----- STORED DATA
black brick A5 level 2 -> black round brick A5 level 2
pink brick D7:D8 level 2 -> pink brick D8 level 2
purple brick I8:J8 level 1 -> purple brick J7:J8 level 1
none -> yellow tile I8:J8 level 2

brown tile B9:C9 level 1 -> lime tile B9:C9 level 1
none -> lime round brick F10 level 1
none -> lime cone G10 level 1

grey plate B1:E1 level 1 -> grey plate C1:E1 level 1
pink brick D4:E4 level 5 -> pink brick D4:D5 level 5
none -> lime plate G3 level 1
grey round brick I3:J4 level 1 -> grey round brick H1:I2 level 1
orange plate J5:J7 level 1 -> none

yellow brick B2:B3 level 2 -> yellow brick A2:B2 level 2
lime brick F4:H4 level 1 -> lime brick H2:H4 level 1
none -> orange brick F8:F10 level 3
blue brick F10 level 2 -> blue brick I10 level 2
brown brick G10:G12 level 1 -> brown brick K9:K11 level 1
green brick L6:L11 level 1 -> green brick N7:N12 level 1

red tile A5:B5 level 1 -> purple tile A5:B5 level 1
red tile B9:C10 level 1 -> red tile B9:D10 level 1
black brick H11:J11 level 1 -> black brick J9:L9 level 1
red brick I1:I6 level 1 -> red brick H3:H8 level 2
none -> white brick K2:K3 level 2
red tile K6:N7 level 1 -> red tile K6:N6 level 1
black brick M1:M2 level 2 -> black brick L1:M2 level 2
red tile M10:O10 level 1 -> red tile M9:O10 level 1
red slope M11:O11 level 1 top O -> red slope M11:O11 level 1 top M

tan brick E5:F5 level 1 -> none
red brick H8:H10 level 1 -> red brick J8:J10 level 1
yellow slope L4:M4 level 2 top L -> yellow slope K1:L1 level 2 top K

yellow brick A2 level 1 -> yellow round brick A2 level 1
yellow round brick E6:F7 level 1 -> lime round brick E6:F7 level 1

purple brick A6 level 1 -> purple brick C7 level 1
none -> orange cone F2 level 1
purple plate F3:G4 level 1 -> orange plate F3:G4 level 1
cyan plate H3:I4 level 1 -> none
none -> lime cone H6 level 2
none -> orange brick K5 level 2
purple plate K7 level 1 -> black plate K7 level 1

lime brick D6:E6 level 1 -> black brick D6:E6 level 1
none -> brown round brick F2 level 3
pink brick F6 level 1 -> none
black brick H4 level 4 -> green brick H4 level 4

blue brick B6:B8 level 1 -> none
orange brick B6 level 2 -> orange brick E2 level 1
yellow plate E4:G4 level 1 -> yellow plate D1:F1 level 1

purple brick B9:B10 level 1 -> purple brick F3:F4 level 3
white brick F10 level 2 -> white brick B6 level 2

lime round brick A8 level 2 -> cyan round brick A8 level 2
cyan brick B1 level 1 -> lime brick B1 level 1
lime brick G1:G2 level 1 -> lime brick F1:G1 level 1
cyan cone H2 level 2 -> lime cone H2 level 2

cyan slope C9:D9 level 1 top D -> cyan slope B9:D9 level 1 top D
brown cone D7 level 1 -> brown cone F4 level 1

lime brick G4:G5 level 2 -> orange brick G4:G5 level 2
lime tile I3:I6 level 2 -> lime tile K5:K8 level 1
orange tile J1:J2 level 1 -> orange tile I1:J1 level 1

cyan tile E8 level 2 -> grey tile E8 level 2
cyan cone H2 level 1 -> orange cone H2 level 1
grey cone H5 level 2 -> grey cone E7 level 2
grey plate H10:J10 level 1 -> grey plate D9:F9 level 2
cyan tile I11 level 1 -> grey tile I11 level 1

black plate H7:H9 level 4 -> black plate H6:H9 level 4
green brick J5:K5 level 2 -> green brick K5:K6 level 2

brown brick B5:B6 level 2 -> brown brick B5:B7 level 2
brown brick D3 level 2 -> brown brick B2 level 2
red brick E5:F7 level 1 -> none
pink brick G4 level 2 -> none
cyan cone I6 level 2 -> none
----------
→ TASK DIRECTIONS
Please repeat the material above word for word.

→ RESULT
black brick A5 level 2 -> black round brick A5 level 2
pink brick D7:D8 level 2 -> pink brick D8 level 2
purple brick I8:J8 level 1 -> purple brick J7:J8 level 1
none -> yellow tile I8:J8 level 2

brown tile B9:C9 level 1 -> lime tile B9:C9 level 1
none -> lime round brick F10 level 1
none -> lime cone G10 level 1

grey plate B1:E1 level 1 -> grey plate C1:E1 level 1
pink brick D4:E4 level 5 -> pink brick D4:D5 level 5
none -> lime plate G3 level 1
grey round brick I3:J4 level 1 -> grey round brick H1:I2 level 1
orange plate J5:J7 level 1 -> none

yellow brick B2:B3 level 2 -> yellow brick A2:B2 level 2
lime brick F4:H4 level 1 -> lime brick H2:H4 level 1
none -> orange brick F8:F10 level 3
blue brick F10 level 2 -> blue brick I10 level 2
brown brick G10:G12 level 1 -> brown brick K9:K11 level 1
green brick L6:L11 level 1 -> green brick N7:N12 level 1

red tile A5:B5 level 1 -> purple tile A5:B5 level 1
red tile B9:C10 level 1 -> red tile B9:D10 level 1
black brick H11:J11 level 1 -> black brick J9:L9 level 1
red brick I1:I6 level 1 -> red brick H3:H8 level 2
none -> white brick K2:K3 level 2
red tile K6:N7 level 1 -> red tile K6:N6 level 1
black brick M1:M2 level 2 -> black brick L1:M2 level 2
red tile M10:O10 level 1 -> red tile M9:O10 level 1
red slope M11:O11 level 1 top O -> red slope M11:O11 level 1 top M

tan brick E5:F5 level 1 -> none
red brick H8:H10 level 1 -> red brick J8:J10 level 1
yellow slope L4:M4 level 2 top L -> yellow slope K1:L1 level 2 top K

yellow brick A2 level 1 -> yellow round brick A2 level 1
yellow round brick E6:F7 level 1 -> lime round brick E6:F7 level 1

purple brick A6 level 1 -> purple brick C7 level 1
none -> orange cone F2 level 1
purple plate F3:G4 level 1 -> orange plate F3:G4 level 1
cyan plate H3:I4 level 1 -> none
none -> lime cone H6 level 2
none -> orange brick K5 level 2
purple plate K7 level 1 -> black plate K7 level 1

lime brick D6:E6 level 1 -> black brick D6:E6 level 1
none -> brown round brick F2 level 3
pink brick F6 level 1 -> none
black brick H4 level 4 -> green brick H4 level 4

blue brick B6:B8 level 1 -> none
orange brick B6 level 2 -> orange brick E2 level 1
yellow plate E4:G4 level 1 -> yellow plate D1:F1 level 1

purple brick B9:B10 level 1 -> purple brick F3:F4 level 3
white brick F10 level 2 -> white brick B6 level 2

lime round brick A8 level 2 -> cyan round brick A8 level 2
cyan brick B1 level 1 -> lime brick B1 level 1
lime brick G1:G2 level 1 -> lime brick F1:G1 level 1
cyan cone H2 level 2 -> lime cone H2 level 2

cyan slope C9:D9 level 1 top D -> cyan slope B9:D9 level 1 top D
brown cone D7 level 1 -> brown cone F4 level 1

lime brick G4:G5 level 2 -> orange brick G4:G5 level 2
lime tile I3:I6 level 2 -> lime tile K5:K8 level 1
orange tile J1:J2 level 1 -> orange tile I1:J1 level 1

cyan tile E8 level 2 -> grey tile E8 level 2
cyan cone H2 level 1 -> orange cone H2 level 1
grey cone H5 level 2 -> grey cone E7 level 2
grey plate H10:J10 level 1 -> grey plate D9:F9 level 2
cyan tile I11 level 1 -> grey tile I11 level 1

black plate H7:H9 level 4 -> black plate H6:H9 level 4
green brick J5:K5 level 2 -> green brick K5:K6 level 2

brown brick B5:B6 level 2 -> brown brick B5:B7 level 2
brown brick D3 level 2 -> brown brick B2 level 2
red brick E5:F7 level 1 -> none
pink brick G4 level 2 -> none
cyan cone I6 level 2 -> none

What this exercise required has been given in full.